**What you will do**
Below are records; quote them exactly from the first line through the line that contains "DIGITS3: HT16K33 -> TM1637".

•••

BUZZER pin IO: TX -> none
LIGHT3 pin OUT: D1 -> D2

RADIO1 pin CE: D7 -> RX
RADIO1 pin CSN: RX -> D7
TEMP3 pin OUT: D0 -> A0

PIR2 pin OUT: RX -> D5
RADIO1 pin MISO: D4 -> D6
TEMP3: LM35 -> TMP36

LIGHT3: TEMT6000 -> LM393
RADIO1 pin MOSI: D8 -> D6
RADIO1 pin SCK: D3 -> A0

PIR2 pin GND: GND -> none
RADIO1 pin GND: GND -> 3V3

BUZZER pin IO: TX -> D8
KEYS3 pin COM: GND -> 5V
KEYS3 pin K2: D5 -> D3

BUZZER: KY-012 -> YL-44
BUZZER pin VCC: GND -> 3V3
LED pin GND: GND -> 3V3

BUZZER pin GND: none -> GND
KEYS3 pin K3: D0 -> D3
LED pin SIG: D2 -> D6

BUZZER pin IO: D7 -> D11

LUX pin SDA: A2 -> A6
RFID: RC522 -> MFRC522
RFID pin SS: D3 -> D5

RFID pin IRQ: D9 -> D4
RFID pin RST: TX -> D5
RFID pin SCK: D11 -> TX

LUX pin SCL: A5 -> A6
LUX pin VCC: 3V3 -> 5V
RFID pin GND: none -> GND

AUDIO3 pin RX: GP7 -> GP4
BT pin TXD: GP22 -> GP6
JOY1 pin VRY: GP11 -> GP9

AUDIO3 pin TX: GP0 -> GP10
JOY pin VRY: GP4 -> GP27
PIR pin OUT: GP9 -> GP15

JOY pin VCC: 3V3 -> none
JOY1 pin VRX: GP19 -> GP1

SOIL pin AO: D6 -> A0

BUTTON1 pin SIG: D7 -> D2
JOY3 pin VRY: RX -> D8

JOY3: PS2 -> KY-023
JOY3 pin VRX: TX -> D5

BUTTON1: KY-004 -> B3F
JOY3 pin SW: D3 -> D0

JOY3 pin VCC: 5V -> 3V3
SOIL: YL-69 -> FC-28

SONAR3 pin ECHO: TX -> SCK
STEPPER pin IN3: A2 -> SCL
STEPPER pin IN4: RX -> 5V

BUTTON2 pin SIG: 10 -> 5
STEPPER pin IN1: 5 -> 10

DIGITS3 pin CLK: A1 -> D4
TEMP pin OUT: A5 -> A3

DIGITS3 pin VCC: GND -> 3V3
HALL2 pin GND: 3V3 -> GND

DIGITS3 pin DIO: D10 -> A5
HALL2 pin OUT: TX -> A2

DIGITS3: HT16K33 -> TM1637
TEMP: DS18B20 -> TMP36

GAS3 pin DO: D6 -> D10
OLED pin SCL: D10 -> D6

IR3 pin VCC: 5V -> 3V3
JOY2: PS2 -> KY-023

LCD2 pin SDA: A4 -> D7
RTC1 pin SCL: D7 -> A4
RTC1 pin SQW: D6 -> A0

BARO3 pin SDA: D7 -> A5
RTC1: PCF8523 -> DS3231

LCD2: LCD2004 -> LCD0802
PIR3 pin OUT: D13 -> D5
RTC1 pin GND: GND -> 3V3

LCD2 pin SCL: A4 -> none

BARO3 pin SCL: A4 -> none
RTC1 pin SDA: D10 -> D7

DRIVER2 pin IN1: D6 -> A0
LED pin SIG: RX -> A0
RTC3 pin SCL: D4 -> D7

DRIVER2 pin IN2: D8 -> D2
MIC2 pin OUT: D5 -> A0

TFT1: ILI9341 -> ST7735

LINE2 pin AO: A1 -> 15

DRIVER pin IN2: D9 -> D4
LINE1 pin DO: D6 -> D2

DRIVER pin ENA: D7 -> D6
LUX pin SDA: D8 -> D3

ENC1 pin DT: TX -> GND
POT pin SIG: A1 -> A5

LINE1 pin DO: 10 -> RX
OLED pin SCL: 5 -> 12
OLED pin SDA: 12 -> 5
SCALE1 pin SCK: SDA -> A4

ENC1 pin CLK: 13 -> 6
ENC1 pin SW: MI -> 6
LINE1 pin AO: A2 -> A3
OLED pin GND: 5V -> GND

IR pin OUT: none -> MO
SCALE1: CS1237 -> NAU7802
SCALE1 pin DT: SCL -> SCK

•••

**Response to the task**
BUZZER pin IO: TX -> none
LIGHT3 pin OUT: D1 -> D2

RADIO1 pin CE: D7 -> RX
RADIO1 pin CSN: RX -> D7
TEMP3 pin OUT: D0 -> A0

PIR2 pin OUT: RX -> D5
RADIO1 pin MISO: D4 -> D6
TEMP3: LM35 -> TMP36

LIGHT3: TEMT6000 -> LM393
RADIO1 pin MOSI: D8 -> D6
RADIO1 pin SCK: D3 -> A0

PIR2 pin GND: GND -> none
RADIO1 pin GND: GND -> 3V3

BUZZER pin IO: TX -> D8
KEYS3 pin COM: GND -> 5V
KEYS3 pin K2: D5 -> D3

BUZZER: KY-012 -> YL-44
BUZZER pin VCC: GND -> 3V3
LED pin GND: GND -> 3V3

BUZZER pin GND: none -> GND
KEYS3 pin K3: D0 -> D3
LED pin SIG: D2 -> D6

BUZZER pin IO: D7 -> D11

LUX pin SDA: A2 -> A6
RFID: RC522 -> MFRC522
RFID pin SS: D3 -> D5

RFID pin IRQ: D9 -> D4
RFID pin RST: TX -> D5
RFID pin SCK: D11 -> TX

LUX pin SCL: A5 -> A6
LUX pin VCC: 3V3 -> 5V
RFID pin GND: none -> GND

AUDIO3 pin RX: GP7 -> GP4
BT pin TXD: GP22 -> GP6
JOY1 pin VRY: GP11 -> GP9

AUDIO3 pin TX: GP0 -> GP10
JOY pin VRY: GP4 -> GP27
PIR pin OUT: GP9 -> GP15

JOY pin VCC: 3V3 -> none
JOY1 pin VRX: GP19 -> GP1

SOIL pin AO: D6 -> A0

BUTTON1 pin SIG: D7 -> D2
JOY3 pin VRY: RX -> D8

JOY3: PS2 -> KY-023
JOY3 pin VRX: TX -> D5

BUTTON1: KY-004 -> B3F
JOY3 pin SW: D3 -> D0

JOY3 pin VCC: 5V -> 3V3
SOIL: YL-69 -> FC-28

SONAR3 pin ECHO: TX -> SCK
STEPPER pin IN3: A2 -> SCL
STEPPER pin IN4: RX -> 5V

BUTTON2 pin SIG: 10 -> 5
STEPPER pin IN1: 5 -> 10

DIGITS3 pin CLK: A1 -> D4
TEMP pin OUT: A5 -> A3

DIGITS3 pin VCC: GND -> 3V3
HALL2 pin GND: 3V3 -> GND

DIGITS3 pin DIO: D10 -> A5
HALL2 pin OUT: TX -> A2

DIGITS3: HT16K33 -> TM1637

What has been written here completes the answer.